— WHAT THIS TASK INVOLVES —
Print exactly those lines that run from the beginning of the data to the line bearing "op=delete; was=PurpleRollingPin; in_first=228,168,336,206", inclusive.

_ _ _ _ _

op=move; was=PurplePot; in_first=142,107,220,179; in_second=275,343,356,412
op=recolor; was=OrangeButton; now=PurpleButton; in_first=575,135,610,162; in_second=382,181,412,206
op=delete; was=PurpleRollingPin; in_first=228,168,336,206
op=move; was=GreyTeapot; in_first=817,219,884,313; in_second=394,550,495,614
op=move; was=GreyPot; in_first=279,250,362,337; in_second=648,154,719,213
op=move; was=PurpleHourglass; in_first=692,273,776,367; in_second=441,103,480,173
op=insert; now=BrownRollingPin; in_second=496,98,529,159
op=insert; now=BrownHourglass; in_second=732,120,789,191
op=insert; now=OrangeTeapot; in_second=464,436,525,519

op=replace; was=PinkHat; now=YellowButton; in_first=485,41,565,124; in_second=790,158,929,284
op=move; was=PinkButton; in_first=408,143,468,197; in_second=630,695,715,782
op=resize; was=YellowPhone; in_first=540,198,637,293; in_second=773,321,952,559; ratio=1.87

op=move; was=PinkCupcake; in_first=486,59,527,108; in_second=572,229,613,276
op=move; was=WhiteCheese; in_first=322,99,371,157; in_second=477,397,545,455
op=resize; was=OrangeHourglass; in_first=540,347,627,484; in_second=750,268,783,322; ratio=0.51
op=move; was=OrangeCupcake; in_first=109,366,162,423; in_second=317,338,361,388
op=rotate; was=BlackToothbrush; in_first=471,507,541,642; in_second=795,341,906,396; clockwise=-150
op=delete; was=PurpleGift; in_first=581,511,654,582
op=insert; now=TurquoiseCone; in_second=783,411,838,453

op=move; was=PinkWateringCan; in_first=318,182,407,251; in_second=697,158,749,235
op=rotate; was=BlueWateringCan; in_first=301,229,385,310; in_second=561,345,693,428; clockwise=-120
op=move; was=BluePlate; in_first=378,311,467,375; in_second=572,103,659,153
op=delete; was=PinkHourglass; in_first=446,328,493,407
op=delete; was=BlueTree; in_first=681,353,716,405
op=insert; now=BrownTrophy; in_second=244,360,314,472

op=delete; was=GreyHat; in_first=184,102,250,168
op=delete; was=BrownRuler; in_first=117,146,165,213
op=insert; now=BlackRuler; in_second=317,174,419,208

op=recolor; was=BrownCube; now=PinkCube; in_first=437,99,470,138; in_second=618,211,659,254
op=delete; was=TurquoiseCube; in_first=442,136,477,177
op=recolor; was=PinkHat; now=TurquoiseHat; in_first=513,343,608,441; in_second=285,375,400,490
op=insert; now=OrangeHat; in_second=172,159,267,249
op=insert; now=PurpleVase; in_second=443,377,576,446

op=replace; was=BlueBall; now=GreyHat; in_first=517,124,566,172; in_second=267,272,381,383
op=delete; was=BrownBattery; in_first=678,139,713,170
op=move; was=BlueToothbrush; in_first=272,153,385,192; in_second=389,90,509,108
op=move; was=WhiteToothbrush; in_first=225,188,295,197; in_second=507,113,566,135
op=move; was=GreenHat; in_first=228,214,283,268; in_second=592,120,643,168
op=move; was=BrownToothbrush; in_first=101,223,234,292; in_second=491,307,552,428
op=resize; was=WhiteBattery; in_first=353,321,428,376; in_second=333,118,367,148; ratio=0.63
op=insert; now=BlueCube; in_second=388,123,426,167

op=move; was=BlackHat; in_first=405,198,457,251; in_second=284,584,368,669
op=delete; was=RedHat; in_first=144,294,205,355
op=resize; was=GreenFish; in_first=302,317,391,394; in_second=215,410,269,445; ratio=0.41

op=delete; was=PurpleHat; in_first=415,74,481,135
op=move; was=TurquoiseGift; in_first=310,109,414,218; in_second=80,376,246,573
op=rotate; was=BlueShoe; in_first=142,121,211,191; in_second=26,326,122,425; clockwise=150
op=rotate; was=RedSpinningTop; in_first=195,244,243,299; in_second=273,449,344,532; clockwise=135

_ _ _ _ _

— YOUR RESPONSE —
op=move; was=PurplePot; in_first=142,107,220,179; in_second=275,343,356,412
op=recolor; was=OrangeButton; now=PurpleButton; in_first=575,135,610,162; in_second=382,181,412,206
op=delete; was=PurpleRollingPin; in_first=228,168,336,206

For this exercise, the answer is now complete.